**DATA RECORDS:**
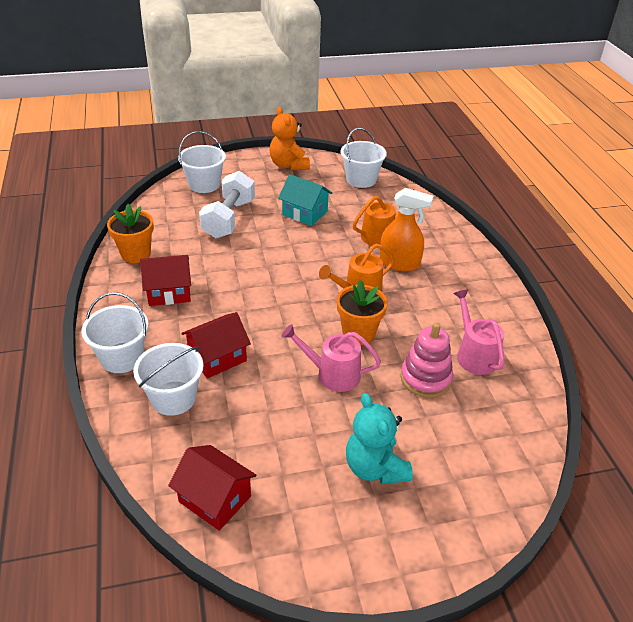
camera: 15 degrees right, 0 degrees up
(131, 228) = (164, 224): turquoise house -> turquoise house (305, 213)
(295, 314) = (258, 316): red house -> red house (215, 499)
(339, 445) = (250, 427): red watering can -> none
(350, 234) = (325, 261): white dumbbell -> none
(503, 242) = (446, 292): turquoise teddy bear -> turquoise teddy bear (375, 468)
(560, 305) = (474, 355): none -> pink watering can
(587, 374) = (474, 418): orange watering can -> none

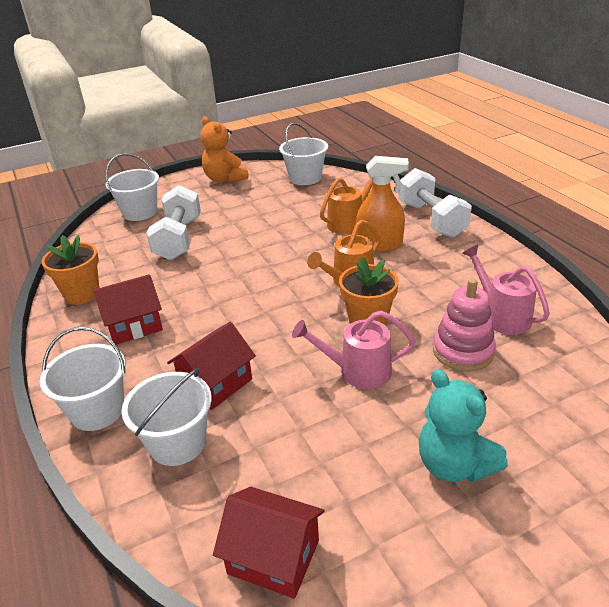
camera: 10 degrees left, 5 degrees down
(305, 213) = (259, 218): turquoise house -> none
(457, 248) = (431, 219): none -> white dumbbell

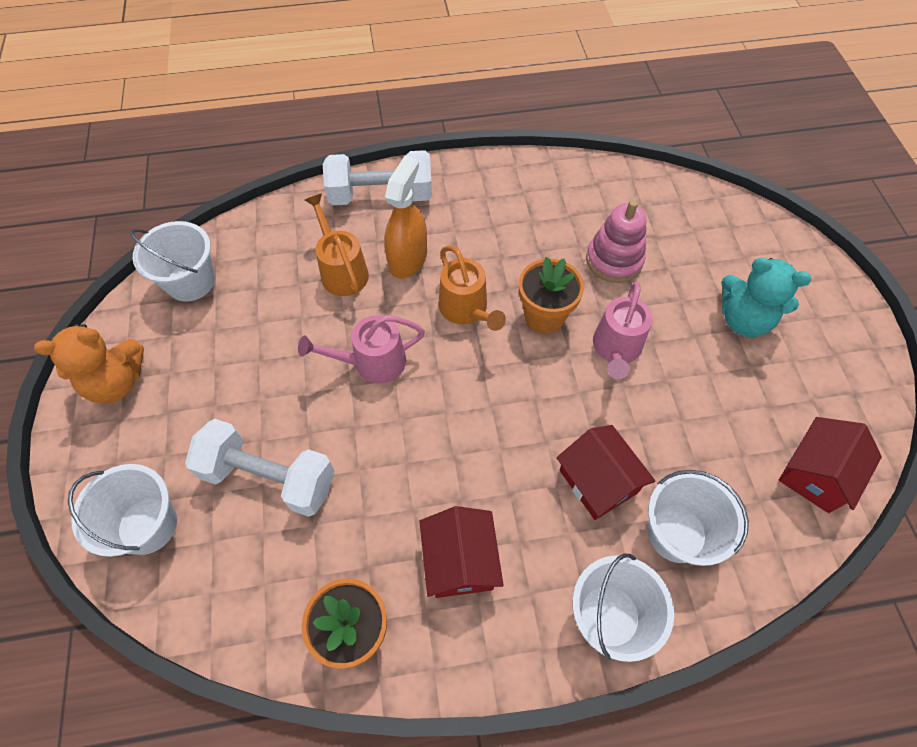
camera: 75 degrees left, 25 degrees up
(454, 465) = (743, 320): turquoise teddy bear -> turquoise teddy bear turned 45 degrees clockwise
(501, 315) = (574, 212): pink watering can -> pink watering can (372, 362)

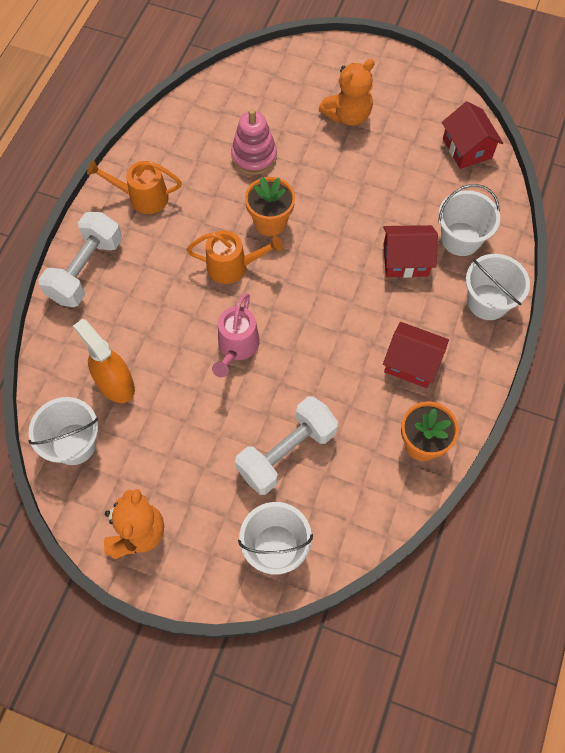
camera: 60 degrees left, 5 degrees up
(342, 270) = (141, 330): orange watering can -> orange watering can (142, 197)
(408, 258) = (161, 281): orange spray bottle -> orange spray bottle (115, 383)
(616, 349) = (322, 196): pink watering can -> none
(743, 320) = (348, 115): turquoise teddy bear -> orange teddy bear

**TASK DIRECTIONS:** From the records above, pull out each line that has "none".

**RESPONSE AREA:**
(339, 445) = (250, 427): red watering can -> none
(350, 234) = (325, 261): white dumbbell -> none
(560, 305) = (474, 355): none -> pink watering can
(587, 374) = (474, 418): orange watering can -> none
(305, 213) = (259, 218): turquoise house -> none
(457, 248) = (431, 219): none -> white dumbbell
(616, 349) = (322, 196): pink watering can -> none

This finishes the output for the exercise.